Given data START
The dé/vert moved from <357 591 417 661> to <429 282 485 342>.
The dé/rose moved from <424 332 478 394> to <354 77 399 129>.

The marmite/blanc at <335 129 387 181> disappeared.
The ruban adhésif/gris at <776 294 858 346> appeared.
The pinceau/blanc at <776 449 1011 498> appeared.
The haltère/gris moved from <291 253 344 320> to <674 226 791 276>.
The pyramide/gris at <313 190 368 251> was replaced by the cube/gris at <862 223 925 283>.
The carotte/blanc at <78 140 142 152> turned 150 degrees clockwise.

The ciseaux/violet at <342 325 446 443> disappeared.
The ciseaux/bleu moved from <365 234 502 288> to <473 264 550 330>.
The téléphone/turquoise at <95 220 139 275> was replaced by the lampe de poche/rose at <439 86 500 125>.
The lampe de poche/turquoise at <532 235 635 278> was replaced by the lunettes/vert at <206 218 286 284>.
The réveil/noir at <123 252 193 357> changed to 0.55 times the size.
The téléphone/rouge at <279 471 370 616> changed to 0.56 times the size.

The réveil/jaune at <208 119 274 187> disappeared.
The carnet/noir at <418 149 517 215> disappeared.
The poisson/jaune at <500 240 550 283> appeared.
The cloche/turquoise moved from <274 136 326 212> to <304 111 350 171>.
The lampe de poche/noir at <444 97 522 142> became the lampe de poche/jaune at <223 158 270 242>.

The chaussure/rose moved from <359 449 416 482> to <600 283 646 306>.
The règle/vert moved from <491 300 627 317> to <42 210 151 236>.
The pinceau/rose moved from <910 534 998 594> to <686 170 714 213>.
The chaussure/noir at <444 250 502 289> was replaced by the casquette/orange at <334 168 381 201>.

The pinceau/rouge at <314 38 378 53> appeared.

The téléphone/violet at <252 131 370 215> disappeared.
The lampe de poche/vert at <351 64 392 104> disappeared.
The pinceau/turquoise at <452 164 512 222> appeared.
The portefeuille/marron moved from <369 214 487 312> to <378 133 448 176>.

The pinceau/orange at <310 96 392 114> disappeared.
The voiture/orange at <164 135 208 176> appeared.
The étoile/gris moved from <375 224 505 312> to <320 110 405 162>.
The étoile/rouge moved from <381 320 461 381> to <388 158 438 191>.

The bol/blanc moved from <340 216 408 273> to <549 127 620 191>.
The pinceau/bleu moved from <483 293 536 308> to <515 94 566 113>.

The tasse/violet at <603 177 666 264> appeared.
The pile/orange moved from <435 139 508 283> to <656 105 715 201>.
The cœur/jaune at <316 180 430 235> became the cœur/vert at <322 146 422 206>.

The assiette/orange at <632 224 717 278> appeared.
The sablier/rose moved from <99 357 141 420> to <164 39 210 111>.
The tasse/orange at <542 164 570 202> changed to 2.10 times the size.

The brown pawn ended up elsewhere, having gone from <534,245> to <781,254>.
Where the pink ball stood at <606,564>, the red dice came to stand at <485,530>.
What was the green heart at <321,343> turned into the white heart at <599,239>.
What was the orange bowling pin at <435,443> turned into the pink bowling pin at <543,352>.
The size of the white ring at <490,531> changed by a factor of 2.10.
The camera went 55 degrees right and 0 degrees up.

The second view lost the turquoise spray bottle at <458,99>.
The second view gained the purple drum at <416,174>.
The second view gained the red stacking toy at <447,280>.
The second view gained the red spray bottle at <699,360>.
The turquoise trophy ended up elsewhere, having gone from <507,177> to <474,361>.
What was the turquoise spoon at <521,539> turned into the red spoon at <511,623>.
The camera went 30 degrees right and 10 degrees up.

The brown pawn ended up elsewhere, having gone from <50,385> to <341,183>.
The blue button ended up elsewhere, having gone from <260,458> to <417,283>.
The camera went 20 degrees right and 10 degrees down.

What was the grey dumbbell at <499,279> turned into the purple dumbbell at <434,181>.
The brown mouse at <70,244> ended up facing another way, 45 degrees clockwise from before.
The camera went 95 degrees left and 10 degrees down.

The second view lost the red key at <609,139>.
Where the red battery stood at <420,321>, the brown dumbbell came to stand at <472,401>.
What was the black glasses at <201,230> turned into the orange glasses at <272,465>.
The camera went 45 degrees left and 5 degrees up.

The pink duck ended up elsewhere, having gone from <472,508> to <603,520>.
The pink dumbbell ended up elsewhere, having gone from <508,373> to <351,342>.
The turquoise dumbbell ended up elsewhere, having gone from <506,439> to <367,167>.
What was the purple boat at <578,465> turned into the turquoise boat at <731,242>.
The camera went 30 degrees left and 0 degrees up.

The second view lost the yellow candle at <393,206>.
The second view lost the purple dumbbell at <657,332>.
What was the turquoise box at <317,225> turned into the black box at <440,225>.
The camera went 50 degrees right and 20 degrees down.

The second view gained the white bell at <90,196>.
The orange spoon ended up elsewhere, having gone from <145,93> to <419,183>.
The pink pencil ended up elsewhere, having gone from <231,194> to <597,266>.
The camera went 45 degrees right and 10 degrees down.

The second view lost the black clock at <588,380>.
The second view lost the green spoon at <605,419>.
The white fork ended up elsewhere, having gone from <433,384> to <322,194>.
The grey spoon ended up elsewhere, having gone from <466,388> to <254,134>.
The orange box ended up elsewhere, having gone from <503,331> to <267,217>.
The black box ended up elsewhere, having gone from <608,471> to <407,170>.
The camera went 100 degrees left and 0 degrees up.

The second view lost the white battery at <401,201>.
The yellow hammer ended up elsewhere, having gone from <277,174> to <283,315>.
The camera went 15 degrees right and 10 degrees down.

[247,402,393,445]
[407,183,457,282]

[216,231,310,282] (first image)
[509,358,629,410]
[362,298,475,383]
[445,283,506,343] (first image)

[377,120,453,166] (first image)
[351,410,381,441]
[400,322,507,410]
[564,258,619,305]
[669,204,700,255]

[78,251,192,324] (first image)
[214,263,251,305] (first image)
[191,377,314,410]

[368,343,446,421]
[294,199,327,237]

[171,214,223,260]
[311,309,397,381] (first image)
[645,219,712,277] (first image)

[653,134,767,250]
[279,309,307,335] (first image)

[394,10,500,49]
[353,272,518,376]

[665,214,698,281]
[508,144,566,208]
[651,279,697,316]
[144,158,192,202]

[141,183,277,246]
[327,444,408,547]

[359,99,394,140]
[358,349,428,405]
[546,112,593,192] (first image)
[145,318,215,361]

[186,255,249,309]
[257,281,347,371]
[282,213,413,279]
Given data END
Copy the stretch of the records above that runs from the line with "The téléphone/violet at" through the line with "The camera went 55". Both end lines belong in the copy, and nothing else does.

The téléphone/violet at <252 131 370 215> disappeared.
The lampe de poche/vert at <351 64 392 104> disappeared.
The pinceau/turquoise at <452 164 512 222> appeared.
The portefeuille/marron moved from <369 214 487 312> to <378 133 448 176>.

The pinceau/orange at <310 96 392 114> disappeared.
The voiture/orange at <164 135 208 176> appeared.
The étoile/gris moved from <375 224 505 312> to <320 110 405 162>.
The étoile/rouge moved from <381 320 461 381> to <388 158 438 191>.

The bol/blanc moved from <340 216 408 273> to <549 127 620 191>.
The pinceau/bleu moved from <483 293 536 308> to <515 94 566 113>.

The tasse/violet at <603 177 666 264> appeared.
The pile/orange moved from <435 139 508 283> to <656 105 715 201>.
The cœur/jaune at <316 180 430 235> became the cœur/vert at <322 146 422 206>.

The assiette/orange at <632 224 717 278> appeared.
The sablier/rose moved from <99 357 141 420> to <164 39 210 111>.
The tasse/orange at <542 164 570 202> changed to 2.10 times the size.

The brown pawn ended up elsewhere, having gone from <534,245> to <781,254>.
Where the pink ball stood at <606,564>, the red dice came to stand at <485,530>.
What was the green heart at <321,343> turned into the white heart at <599,239>.
What was the orange bowling pin at <435,443> turned into the pink bowling pin at <543,352>.
The size of the white ring at <490,531> changed by a factor of 2.10.
The camera went 55 degrees right and 0 degrees up.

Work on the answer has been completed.